DATA LISTING:
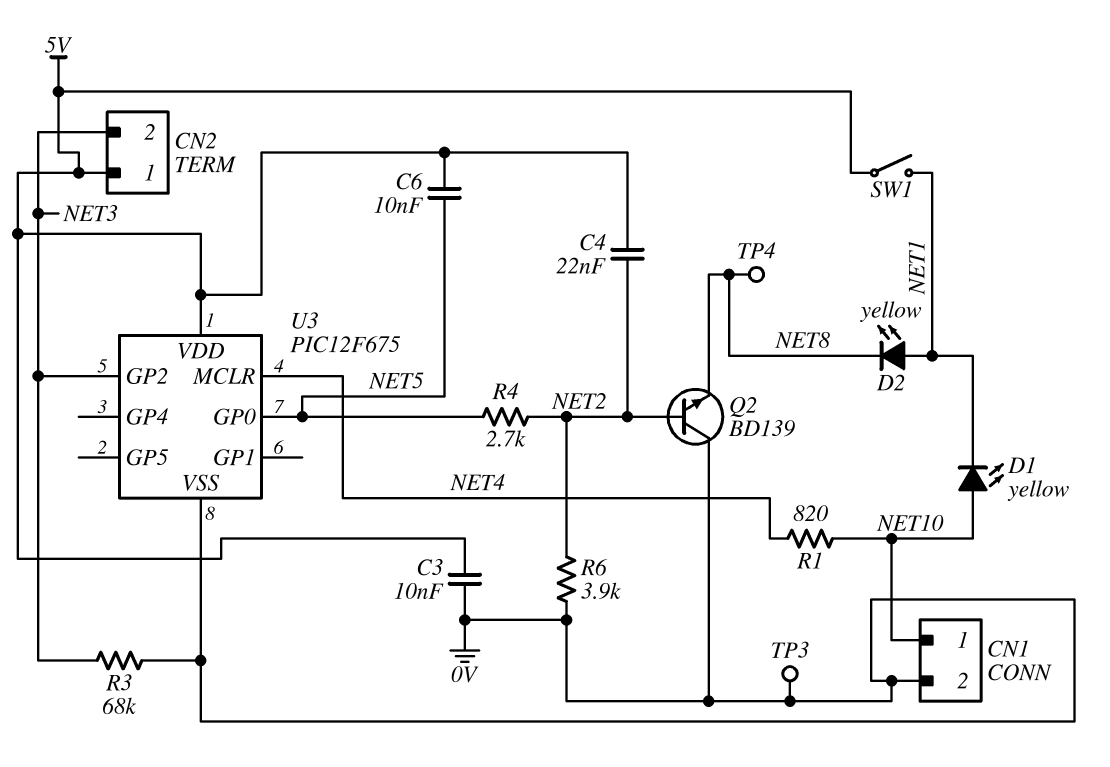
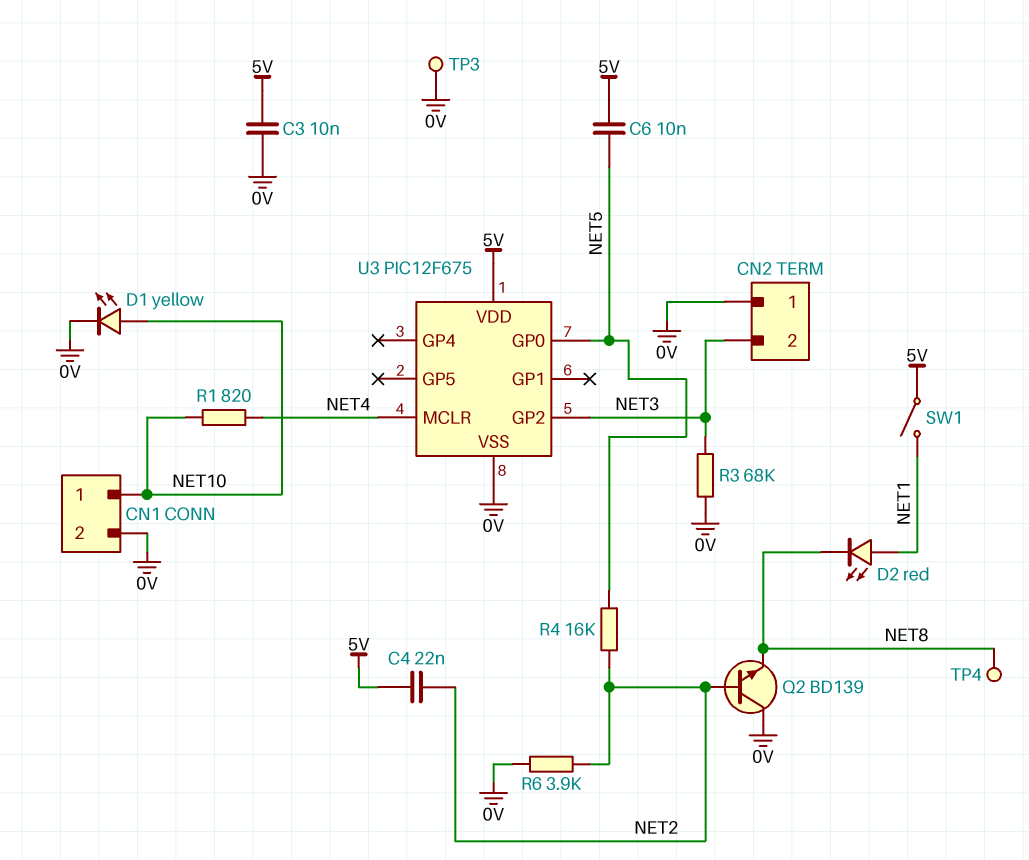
CN2 pin 1: 5V -> 0V
D1: LED yellow (A NET10, K NET1) -> LED yellow (A NET10, K 0V)
D2: LED yellow (A NET1, K NET8) -> LED red (A NET1, K NET8)
R4: 2.7k (NET2, NET5) -> 16k (NET2, NET5)

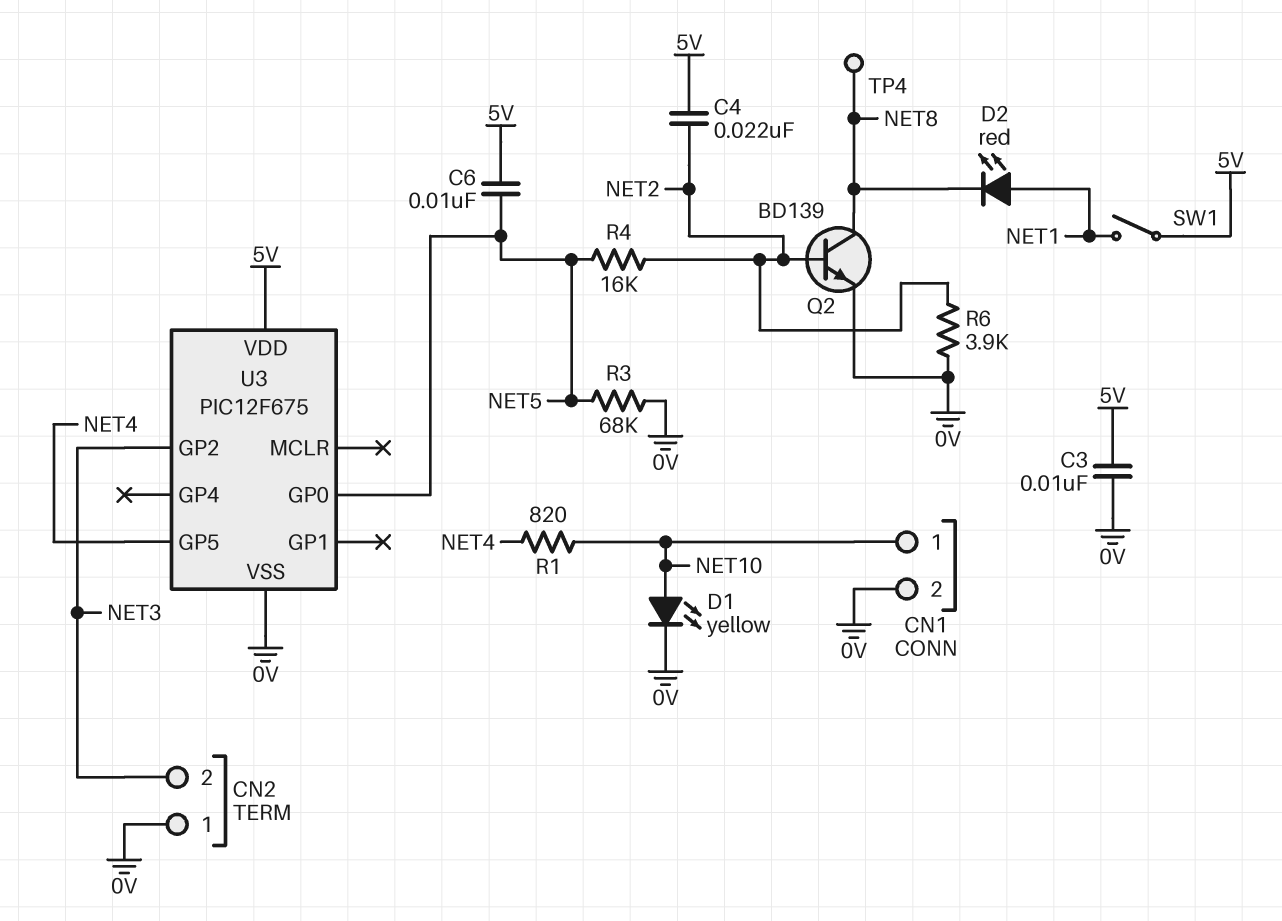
Q2: NPN BD139 (B NET2, C 0V, E NET8) -> NPN BD139 (B NET2, C NET8, E 0V)
R3: 68k (0V, NET3) -> 68k (0V, NET5)
TP3: test point (0V) -> none
U3 pin GP5: none -> NET4
U3 pin MCLR: NET4 -> none

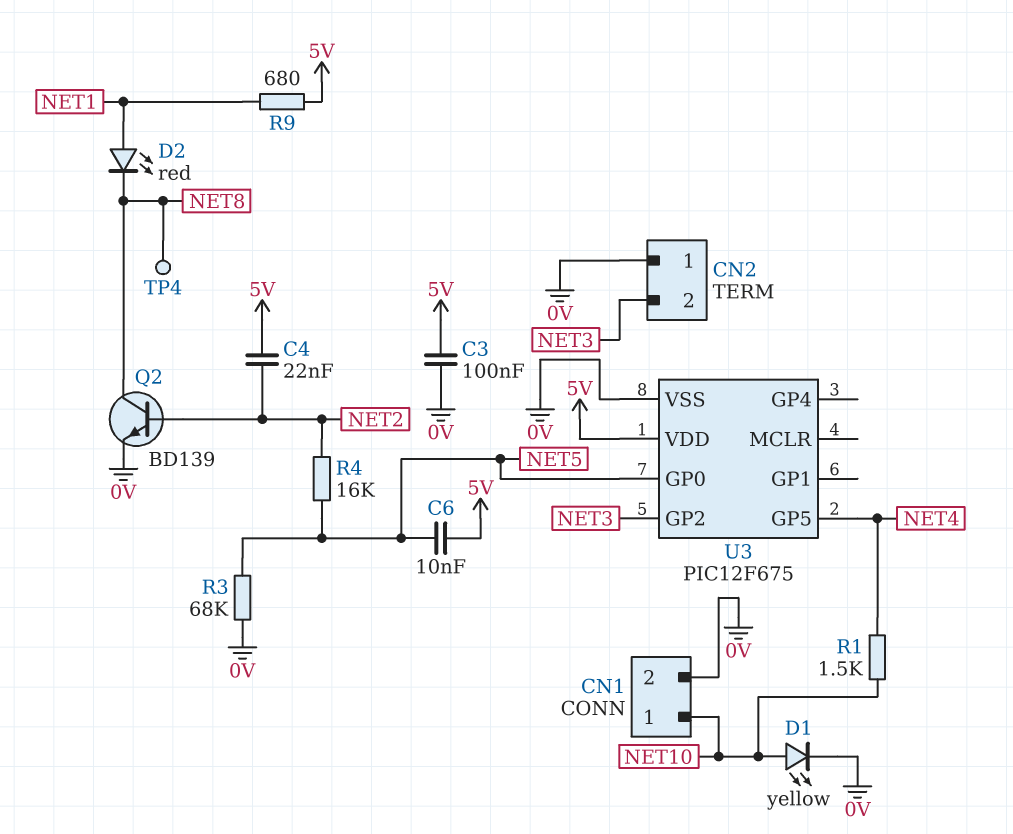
C3: 10nF (0V, 5V) -> 100nF (0V, 5V)
R1: 820 (NET4, NET10) -> 1.5k (NET4, NET10)
R6: 3.9k (0V, NET2) -> none
R9: none -> 680 (5V, NET1)
SW1: switch (5V, NET1) -> none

THE TASK: Each line from the one holding "C3: 10nF (0V, 5V) -> 100nF (0V, 5V)" through the last line of the data is to be transcribed exactly, with nothing else added.

TASK ANSWER:
C3: 10nF (0V, 5V) -> 100nF (0V, 5V)
R1: 820 (NET4, NET10) -> 1.5k (NET4, NET10)
R6: 3.9k (0V, NET2) -> none
R9: none -> 680 (5V, NET1)
SW1: switch (5V, NET1) -> none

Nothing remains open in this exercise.